**Given data**:
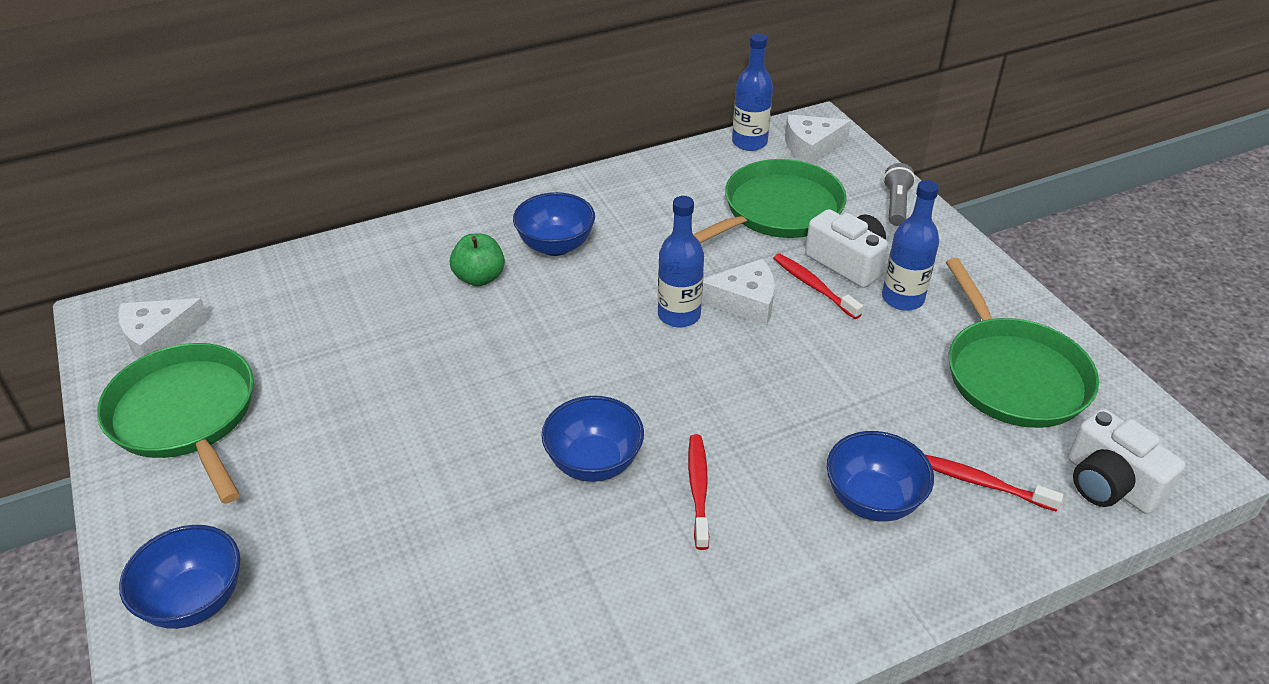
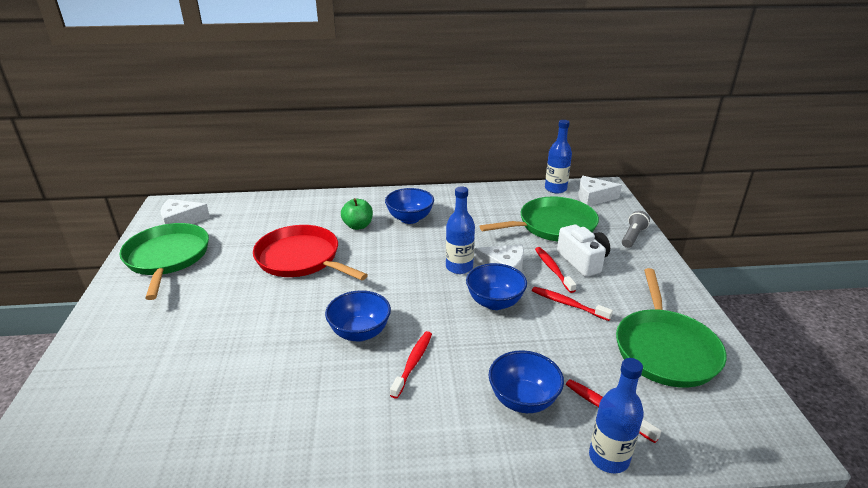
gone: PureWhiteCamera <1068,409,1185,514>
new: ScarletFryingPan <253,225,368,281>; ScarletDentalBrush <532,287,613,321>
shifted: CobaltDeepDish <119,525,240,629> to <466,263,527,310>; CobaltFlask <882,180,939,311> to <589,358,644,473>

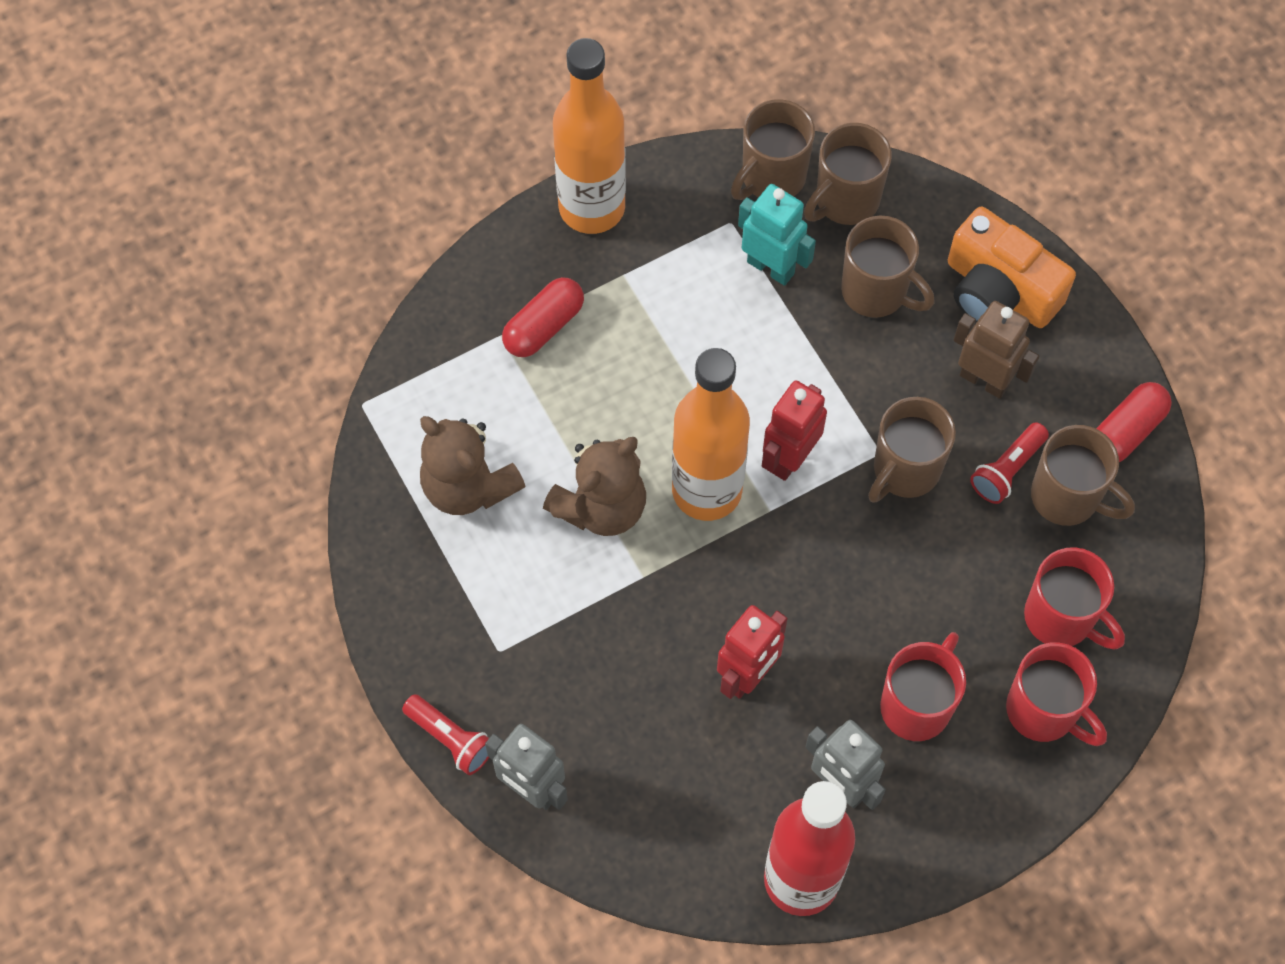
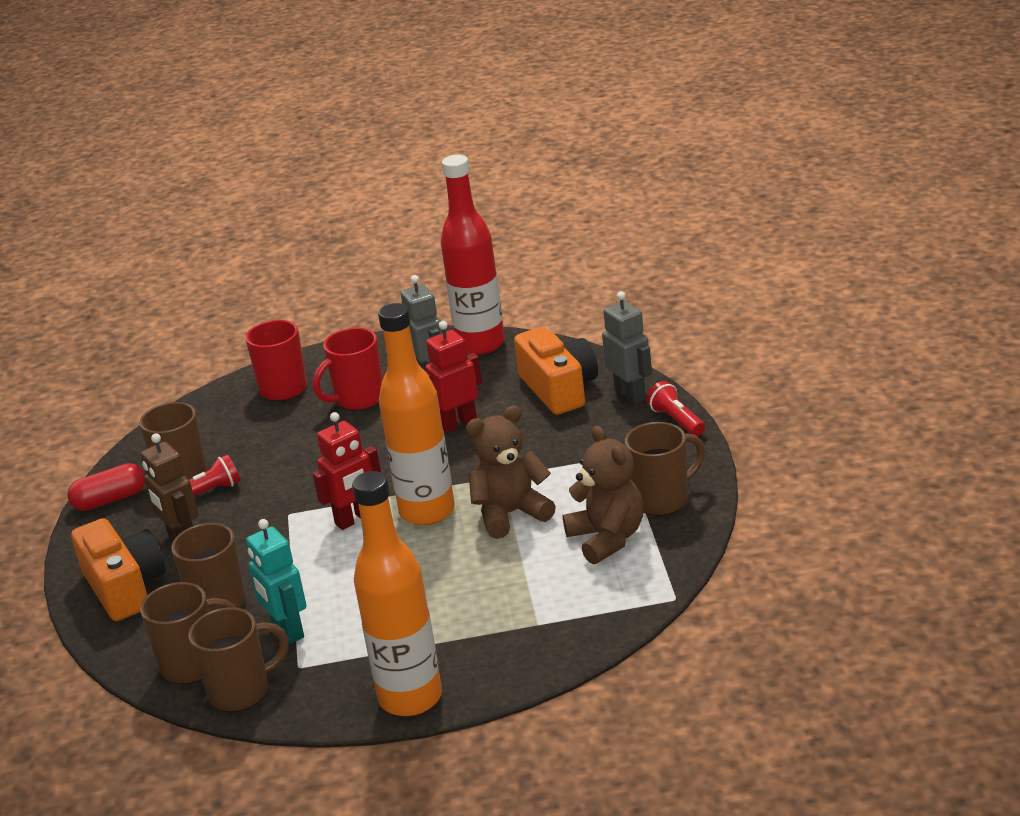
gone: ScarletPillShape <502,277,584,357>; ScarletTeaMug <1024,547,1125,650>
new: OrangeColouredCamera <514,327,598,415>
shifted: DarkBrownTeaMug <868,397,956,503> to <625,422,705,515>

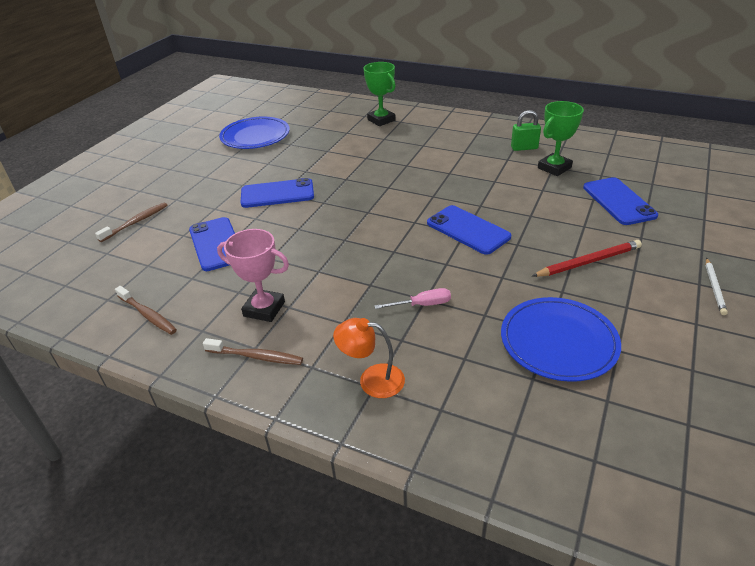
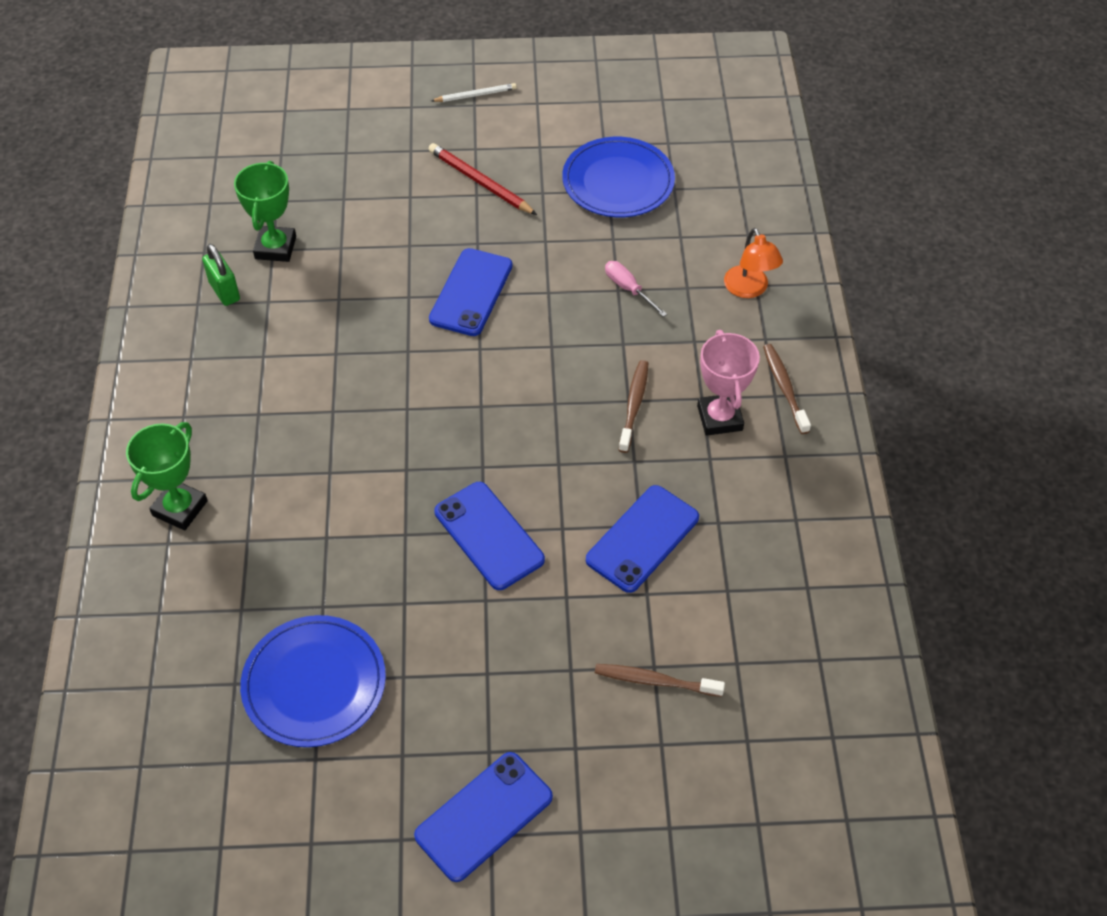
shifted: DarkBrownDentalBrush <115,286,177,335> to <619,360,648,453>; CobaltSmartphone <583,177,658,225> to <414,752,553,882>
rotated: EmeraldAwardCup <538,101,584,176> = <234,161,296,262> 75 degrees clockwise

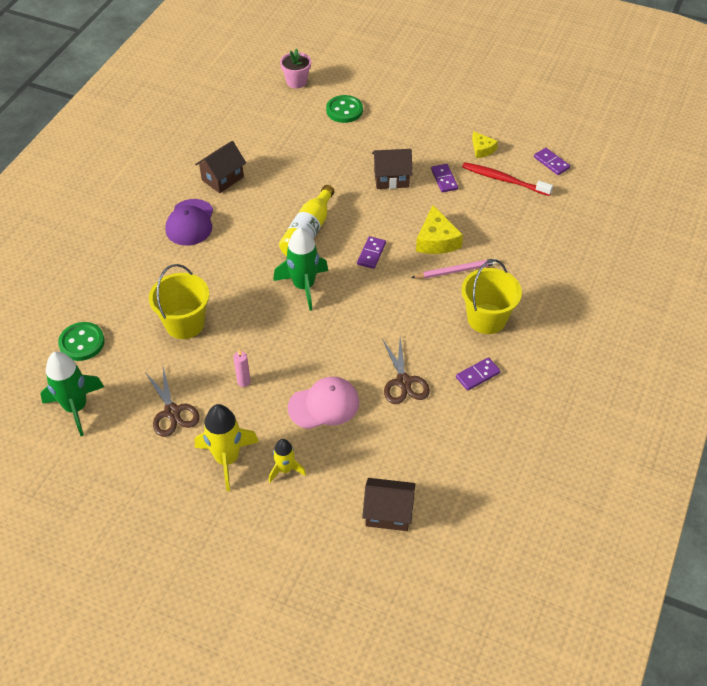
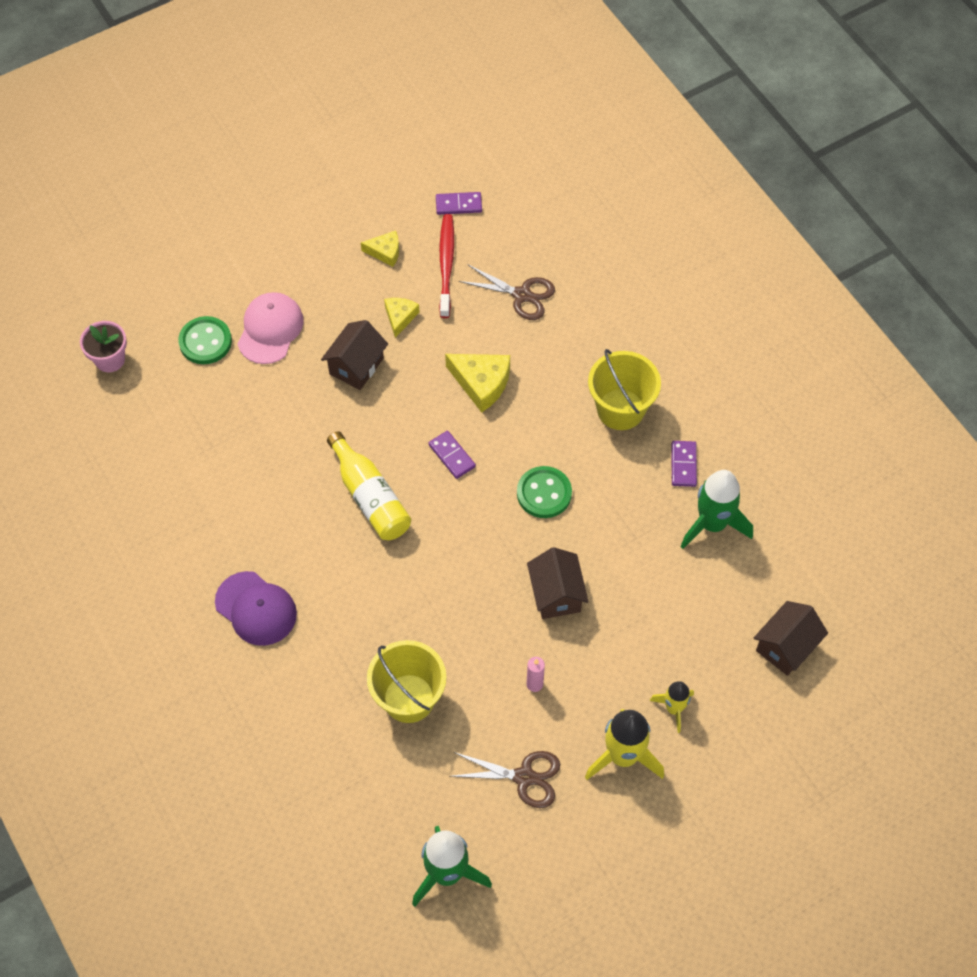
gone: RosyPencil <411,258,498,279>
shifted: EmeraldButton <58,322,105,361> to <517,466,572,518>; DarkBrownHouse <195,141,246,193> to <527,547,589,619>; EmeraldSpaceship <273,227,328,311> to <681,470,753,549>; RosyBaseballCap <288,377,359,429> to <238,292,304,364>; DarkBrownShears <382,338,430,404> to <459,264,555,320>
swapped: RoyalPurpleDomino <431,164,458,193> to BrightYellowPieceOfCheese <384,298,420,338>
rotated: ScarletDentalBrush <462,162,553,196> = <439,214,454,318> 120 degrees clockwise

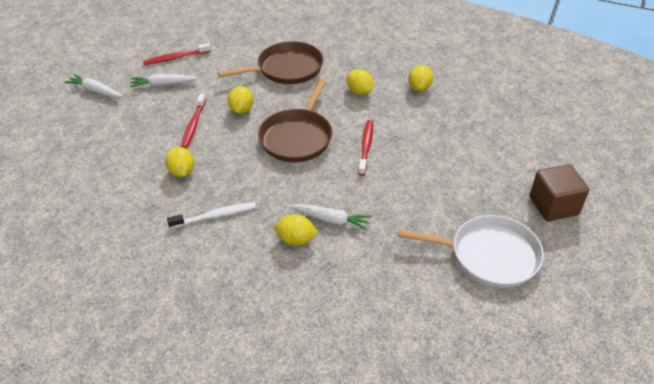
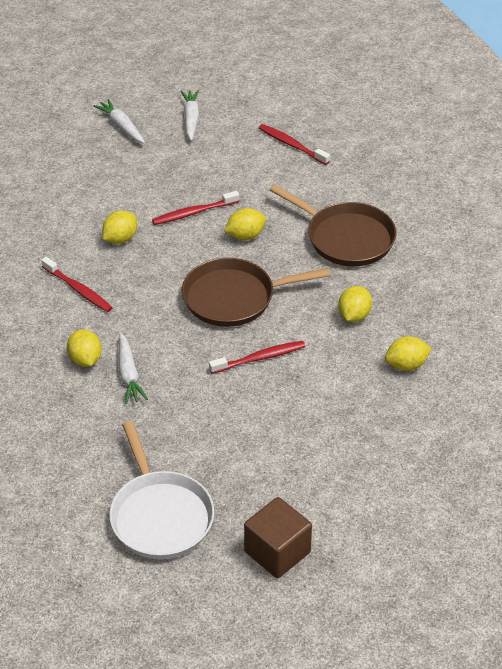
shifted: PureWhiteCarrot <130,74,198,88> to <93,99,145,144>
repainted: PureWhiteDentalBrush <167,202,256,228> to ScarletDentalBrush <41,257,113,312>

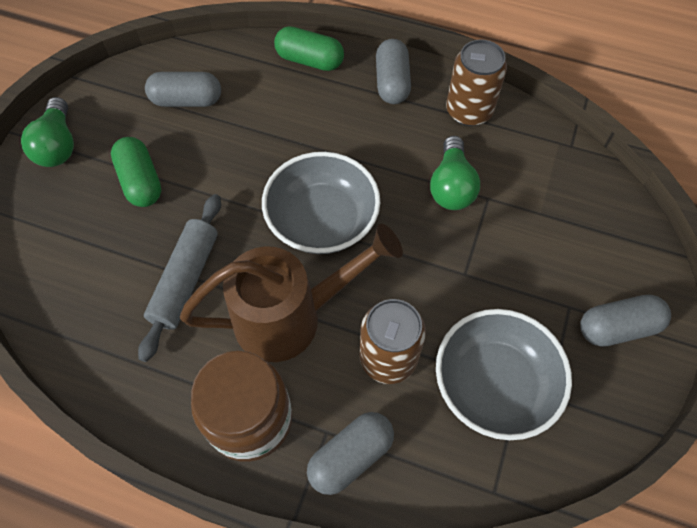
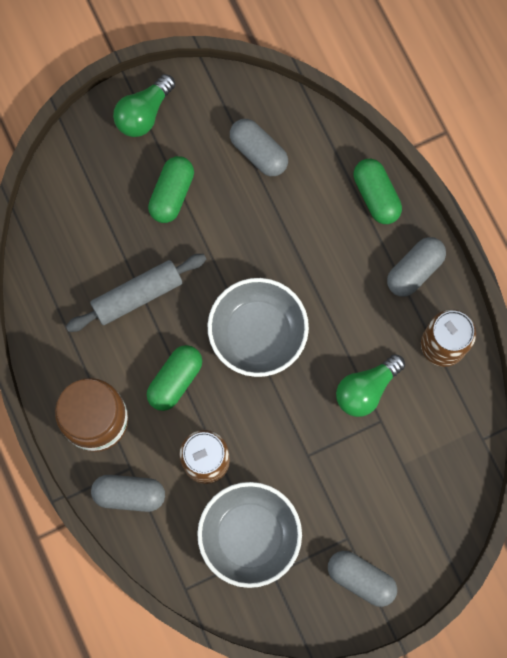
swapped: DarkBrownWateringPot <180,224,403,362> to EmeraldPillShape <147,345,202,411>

**Directions**: Write out exactly the lines of the material above, starting with the first and finishing with the line that contains "new: ScarletFryingPan <253,225,368,281>;", without pictures.

**Solved exercise**:
gone: PureWhiteCamera <1068,409,1185,514>
new: ScarletFryingPan <253,225,368,281>; ScarletDentalBrush <532,287,613,321>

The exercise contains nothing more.